TASK TO COMPLETE = Find the line containing "Segment: carcinoma. Return" and copy it exactly, along with every line after it up to and including the line containing "Here is an image.". Copy nothing else.

RECORDS =

*****

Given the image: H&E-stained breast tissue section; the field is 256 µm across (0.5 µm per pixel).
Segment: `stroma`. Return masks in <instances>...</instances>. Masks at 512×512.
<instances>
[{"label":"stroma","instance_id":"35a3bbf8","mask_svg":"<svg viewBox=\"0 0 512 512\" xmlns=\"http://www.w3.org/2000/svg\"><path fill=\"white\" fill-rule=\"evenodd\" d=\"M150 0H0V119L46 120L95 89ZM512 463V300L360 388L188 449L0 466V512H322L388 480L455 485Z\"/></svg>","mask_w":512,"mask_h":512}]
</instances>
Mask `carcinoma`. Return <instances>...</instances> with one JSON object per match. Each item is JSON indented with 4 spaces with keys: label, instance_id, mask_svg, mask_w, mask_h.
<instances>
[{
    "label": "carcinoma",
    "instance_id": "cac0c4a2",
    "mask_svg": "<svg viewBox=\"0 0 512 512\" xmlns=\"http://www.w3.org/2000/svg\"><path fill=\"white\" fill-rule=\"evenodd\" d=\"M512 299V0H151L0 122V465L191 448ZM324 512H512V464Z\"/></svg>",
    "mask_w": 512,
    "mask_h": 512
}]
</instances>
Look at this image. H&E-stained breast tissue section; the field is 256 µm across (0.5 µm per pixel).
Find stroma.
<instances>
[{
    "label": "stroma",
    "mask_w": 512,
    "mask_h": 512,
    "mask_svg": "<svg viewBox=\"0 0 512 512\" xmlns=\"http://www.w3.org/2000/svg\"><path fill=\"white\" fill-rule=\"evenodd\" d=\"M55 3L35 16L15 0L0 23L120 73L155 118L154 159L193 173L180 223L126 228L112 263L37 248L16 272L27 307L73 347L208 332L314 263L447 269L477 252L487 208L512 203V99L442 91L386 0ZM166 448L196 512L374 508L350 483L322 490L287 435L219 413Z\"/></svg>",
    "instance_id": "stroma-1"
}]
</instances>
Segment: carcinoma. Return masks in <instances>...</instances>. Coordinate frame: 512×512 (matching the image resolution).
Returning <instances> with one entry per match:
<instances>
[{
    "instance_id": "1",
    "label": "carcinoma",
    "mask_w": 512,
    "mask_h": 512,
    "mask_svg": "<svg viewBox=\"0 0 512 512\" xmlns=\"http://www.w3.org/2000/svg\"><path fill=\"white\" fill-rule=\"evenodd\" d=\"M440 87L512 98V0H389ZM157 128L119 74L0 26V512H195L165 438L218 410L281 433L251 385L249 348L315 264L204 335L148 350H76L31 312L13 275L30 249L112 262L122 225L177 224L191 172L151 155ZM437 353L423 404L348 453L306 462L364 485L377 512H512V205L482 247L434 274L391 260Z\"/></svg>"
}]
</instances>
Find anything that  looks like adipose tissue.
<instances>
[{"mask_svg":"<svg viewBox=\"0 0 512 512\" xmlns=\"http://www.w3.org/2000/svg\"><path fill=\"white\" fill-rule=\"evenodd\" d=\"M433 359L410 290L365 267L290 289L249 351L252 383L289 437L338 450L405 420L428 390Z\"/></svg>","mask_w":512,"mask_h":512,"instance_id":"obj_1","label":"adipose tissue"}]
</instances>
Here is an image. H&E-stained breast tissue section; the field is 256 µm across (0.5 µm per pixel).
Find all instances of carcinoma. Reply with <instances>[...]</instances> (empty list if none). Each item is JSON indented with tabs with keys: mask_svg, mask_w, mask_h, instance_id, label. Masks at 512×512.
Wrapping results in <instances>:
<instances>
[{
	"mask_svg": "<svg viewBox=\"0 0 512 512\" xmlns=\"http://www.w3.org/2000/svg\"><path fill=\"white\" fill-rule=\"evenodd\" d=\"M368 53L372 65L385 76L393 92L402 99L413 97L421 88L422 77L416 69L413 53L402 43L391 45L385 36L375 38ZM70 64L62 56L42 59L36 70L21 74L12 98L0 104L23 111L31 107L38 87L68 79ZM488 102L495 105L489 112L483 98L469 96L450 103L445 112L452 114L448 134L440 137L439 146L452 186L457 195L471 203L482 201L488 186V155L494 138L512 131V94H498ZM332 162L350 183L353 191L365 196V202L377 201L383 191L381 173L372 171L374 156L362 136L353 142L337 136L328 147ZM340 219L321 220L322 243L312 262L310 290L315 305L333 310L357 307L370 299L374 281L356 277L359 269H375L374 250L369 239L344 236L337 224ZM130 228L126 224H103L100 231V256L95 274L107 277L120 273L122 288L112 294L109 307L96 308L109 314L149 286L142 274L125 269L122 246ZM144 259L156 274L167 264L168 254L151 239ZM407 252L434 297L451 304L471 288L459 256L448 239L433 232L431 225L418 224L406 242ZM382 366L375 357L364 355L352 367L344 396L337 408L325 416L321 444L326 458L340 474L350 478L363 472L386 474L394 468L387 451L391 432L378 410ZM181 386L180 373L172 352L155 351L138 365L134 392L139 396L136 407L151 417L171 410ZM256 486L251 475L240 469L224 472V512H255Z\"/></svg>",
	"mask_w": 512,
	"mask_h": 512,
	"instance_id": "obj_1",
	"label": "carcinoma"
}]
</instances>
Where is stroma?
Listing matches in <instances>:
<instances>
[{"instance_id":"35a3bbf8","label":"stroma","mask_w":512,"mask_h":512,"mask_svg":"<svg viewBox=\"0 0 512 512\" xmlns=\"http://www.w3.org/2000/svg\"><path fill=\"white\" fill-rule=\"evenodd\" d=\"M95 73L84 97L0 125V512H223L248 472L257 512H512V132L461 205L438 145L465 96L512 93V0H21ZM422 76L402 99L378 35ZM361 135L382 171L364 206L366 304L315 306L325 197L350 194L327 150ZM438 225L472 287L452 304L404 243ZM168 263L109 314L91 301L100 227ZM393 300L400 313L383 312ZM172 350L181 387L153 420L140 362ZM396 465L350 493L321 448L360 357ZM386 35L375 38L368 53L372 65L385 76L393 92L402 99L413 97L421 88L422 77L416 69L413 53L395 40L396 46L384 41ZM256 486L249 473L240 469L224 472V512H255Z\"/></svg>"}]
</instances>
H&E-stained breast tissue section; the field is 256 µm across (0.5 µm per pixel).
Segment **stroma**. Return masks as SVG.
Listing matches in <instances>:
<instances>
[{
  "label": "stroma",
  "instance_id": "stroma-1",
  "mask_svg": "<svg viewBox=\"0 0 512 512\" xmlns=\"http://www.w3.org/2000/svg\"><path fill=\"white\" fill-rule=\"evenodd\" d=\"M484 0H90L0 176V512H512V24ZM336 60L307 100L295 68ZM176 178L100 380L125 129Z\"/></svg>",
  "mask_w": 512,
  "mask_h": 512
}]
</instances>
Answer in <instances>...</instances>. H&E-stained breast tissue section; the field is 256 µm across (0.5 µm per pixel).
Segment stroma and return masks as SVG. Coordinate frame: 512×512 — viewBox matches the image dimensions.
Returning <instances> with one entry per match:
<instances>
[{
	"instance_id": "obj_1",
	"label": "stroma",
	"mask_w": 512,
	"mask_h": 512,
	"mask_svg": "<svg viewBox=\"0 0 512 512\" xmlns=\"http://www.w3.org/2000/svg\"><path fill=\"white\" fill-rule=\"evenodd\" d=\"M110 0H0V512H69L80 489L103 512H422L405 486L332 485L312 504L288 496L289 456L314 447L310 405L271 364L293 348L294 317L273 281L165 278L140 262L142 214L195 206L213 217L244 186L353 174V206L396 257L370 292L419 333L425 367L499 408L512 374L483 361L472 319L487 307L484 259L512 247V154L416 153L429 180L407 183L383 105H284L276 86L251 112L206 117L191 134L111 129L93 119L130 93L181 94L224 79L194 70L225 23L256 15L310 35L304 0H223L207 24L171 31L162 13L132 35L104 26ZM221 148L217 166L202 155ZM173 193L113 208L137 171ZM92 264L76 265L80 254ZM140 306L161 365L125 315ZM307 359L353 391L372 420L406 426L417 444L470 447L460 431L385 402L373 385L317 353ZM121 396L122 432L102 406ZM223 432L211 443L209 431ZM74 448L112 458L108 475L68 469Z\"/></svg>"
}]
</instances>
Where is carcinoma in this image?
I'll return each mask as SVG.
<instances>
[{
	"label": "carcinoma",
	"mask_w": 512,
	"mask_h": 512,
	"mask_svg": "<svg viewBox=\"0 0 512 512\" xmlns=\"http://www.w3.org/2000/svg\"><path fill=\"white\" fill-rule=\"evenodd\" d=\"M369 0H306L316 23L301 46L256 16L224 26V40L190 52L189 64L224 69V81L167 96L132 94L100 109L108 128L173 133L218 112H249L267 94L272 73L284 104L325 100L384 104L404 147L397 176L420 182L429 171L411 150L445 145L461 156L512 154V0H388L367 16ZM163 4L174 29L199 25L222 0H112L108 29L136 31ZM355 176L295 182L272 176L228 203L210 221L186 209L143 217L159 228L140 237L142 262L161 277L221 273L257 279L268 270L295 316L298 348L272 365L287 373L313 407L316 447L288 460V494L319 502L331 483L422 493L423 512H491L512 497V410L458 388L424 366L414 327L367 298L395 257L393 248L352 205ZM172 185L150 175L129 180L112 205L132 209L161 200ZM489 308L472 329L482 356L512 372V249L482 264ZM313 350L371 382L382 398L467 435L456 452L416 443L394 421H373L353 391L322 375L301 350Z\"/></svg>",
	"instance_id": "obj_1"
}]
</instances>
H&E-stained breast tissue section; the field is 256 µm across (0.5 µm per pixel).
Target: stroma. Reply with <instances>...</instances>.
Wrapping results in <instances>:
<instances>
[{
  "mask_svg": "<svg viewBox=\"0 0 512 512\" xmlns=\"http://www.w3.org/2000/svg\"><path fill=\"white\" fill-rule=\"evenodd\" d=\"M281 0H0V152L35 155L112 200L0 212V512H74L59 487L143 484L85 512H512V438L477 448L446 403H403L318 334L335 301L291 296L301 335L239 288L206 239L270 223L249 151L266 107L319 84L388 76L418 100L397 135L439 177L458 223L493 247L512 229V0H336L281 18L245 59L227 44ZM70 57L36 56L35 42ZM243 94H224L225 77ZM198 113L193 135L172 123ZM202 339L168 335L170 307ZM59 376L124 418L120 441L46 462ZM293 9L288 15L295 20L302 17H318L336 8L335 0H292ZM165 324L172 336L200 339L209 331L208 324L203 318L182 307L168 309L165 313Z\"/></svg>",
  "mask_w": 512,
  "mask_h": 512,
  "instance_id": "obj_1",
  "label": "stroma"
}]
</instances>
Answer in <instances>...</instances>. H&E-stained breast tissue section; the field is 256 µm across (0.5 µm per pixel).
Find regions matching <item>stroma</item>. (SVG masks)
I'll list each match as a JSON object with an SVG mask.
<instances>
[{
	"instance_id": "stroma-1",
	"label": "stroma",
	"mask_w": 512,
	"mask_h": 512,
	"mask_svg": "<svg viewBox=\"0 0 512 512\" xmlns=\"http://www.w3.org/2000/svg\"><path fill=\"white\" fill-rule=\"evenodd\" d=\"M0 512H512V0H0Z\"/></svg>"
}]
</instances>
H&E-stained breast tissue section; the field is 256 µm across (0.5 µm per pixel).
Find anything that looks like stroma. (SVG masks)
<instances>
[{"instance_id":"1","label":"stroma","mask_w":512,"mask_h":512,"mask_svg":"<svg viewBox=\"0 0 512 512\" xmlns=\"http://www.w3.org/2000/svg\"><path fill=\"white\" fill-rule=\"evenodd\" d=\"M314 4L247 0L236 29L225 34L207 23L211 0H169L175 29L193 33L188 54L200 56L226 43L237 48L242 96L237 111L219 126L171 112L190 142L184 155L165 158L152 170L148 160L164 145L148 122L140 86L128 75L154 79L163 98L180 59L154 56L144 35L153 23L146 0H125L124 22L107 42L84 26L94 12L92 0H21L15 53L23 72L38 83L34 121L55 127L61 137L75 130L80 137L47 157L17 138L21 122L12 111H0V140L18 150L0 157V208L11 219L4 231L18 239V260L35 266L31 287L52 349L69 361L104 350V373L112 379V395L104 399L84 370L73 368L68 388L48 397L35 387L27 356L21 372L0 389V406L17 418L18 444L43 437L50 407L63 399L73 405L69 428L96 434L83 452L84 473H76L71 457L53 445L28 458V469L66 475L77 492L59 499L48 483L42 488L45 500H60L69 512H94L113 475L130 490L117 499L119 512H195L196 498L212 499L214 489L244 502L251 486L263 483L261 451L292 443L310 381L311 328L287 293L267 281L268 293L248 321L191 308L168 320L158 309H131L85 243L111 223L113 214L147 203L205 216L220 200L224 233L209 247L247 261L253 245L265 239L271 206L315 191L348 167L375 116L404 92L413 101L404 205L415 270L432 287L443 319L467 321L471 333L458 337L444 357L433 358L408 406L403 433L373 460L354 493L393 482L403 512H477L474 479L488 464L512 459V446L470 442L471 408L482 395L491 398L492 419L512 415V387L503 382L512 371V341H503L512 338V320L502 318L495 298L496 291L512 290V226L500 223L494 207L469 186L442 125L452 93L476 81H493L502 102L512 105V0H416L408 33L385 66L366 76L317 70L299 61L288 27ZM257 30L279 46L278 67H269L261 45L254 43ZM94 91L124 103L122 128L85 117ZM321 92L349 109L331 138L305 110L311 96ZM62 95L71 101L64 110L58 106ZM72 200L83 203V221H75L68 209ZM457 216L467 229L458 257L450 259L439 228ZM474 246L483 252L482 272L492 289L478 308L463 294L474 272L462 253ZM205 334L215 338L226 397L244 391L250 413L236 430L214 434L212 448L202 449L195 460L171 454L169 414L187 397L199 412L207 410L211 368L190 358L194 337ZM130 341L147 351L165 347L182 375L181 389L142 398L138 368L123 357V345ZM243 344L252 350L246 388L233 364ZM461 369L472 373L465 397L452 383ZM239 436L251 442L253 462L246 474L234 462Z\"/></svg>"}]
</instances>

*****

REPLY TO THE TASK =
Segment: carcinoma. Return masks in <instances>...</instances>. Coordinate frame: 512×512 (matching the image resolution).
Returning <instances> with one entry per match:
<instances>
[{
    "instance_id": "1",
    "label": "carcinoma",
    "mask_w": 512,
    "mask_h": 512,
    "mask_svg": "<svg viewBox=\"0 0 512 512\" xmlns=\"http://www.w3.org/2000/svg\"><path fill=\"white\" fill-rule=\"evenodd\" d=\"M440 87L512 98V0H389ZM157 128L119 74L0 26V512H195L165 438L218 410L281 433L251 385L249 348L315 264L204 335L148 350H76L31 312L13 275L30 249L112 262L122 225L177 224L191 172L151 155ZM437 353L423 404L348 453L306 462L364 485L377 512H512V205L482 247L434 274L391 260Z\"/></svg>"
}]
</instances>
Find anything that  looks like adipose tissue.
<instances>
[{"mask_svg":"<svg viewBox=\"0 0 512 512\" xmlns=\"http://www.w3.org/2000/svg\"><path fill=\"white\" fill-rule=\"evenodd\" d=\"M433 359L410 290L365 267L290 289L249 351L252 383L289 437L338 450L405 420L428 390Z\"/></svg>","mask_w":512,"mask_h":512,"instance_id":"obj_1","label":"adipose tissue"}]
</instances>
Here is an image. H&E-stained breast tissue section; the field is 256 µm across (0.5 µm per pixel).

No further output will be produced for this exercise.